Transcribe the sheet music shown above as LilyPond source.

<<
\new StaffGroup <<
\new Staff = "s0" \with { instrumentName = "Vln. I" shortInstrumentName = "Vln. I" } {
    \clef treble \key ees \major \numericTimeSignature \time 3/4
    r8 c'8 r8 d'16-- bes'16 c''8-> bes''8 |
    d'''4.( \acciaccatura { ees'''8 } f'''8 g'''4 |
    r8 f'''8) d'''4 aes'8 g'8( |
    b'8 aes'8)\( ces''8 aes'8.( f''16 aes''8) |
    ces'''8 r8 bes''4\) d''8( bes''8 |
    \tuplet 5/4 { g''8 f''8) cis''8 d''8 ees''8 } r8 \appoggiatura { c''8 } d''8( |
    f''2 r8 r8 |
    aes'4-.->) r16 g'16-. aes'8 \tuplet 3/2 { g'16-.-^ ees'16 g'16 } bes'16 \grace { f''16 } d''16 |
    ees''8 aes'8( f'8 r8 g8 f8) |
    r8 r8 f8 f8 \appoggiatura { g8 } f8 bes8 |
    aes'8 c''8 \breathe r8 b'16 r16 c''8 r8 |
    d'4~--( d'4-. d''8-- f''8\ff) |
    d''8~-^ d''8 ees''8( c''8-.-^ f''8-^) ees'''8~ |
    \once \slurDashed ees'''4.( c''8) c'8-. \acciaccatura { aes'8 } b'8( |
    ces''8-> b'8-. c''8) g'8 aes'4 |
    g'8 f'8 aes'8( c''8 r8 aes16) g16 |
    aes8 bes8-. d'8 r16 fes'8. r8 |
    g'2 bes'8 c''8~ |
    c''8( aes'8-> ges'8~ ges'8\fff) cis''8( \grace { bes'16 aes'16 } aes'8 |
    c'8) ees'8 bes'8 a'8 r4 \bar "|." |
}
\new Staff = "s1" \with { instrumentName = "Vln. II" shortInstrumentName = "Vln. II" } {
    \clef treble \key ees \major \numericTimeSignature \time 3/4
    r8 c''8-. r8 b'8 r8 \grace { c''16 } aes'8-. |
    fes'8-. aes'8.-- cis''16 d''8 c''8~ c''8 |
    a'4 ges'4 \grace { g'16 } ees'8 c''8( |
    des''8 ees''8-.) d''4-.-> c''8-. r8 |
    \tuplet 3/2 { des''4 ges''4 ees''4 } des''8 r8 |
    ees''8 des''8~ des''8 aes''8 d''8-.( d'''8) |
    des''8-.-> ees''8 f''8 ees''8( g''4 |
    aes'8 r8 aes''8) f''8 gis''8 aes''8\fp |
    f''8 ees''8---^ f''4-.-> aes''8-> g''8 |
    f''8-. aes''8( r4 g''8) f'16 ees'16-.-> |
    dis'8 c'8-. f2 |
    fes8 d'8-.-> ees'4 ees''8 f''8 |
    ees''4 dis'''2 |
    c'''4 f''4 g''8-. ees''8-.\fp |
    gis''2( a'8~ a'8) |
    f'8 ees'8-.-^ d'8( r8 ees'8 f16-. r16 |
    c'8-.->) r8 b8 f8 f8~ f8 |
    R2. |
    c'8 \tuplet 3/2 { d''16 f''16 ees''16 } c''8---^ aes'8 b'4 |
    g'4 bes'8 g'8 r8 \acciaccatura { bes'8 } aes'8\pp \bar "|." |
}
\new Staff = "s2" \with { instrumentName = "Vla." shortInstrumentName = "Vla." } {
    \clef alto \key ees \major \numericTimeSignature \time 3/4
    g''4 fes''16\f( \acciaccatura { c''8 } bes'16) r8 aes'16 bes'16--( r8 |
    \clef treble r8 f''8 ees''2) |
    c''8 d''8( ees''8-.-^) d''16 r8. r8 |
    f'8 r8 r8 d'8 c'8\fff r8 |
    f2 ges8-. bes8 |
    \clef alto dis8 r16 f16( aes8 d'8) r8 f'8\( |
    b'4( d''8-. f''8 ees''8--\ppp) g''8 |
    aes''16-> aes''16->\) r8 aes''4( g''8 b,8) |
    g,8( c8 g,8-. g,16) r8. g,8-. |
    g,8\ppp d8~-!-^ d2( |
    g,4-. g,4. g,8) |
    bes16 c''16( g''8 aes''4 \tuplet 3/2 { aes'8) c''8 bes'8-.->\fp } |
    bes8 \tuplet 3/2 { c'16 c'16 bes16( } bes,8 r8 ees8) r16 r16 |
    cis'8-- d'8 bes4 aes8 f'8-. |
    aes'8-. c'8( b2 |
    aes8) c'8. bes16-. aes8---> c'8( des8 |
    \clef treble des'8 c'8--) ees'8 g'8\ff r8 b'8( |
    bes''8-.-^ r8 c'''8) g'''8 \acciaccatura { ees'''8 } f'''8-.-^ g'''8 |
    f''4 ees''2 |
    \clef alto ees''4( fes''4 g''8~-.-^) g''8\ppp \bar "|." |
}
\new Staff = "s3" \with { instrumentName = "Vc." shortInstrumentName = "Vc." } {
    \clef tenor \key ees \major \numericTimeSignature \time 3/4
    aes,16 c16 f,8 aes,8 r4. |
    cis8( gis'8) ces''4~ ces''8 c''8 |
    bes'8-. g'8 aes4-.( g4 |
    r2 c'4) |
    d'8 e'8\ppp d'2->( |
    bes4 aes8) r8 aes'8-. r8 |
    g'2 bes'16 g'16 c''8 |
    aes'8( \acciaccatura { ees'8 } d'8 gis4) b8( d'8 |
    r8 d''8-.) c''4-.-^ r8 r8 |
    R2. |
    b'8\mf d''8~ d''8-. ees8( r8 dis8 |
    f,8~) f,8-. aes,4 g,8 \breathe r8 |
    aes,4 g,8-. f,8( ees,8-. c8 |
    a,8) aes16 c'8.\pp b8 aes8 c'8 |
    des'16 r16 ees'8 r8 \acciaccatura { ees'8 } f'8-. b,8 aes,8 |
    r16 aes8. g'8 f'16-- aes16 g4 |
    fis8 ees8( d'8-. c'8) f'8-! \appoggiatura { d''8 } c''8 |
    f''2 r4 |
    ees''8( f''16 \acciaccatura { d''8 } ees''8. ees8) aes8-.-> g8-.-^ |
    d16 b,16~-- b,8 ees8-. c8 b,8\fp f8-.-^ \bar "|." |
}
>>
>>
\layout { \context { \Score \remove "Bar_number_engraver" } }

--------------------------------------------------

= Task to complete =
How many lines of the material above contain the string "grace"? Reply with the number alone.

= Final result =
4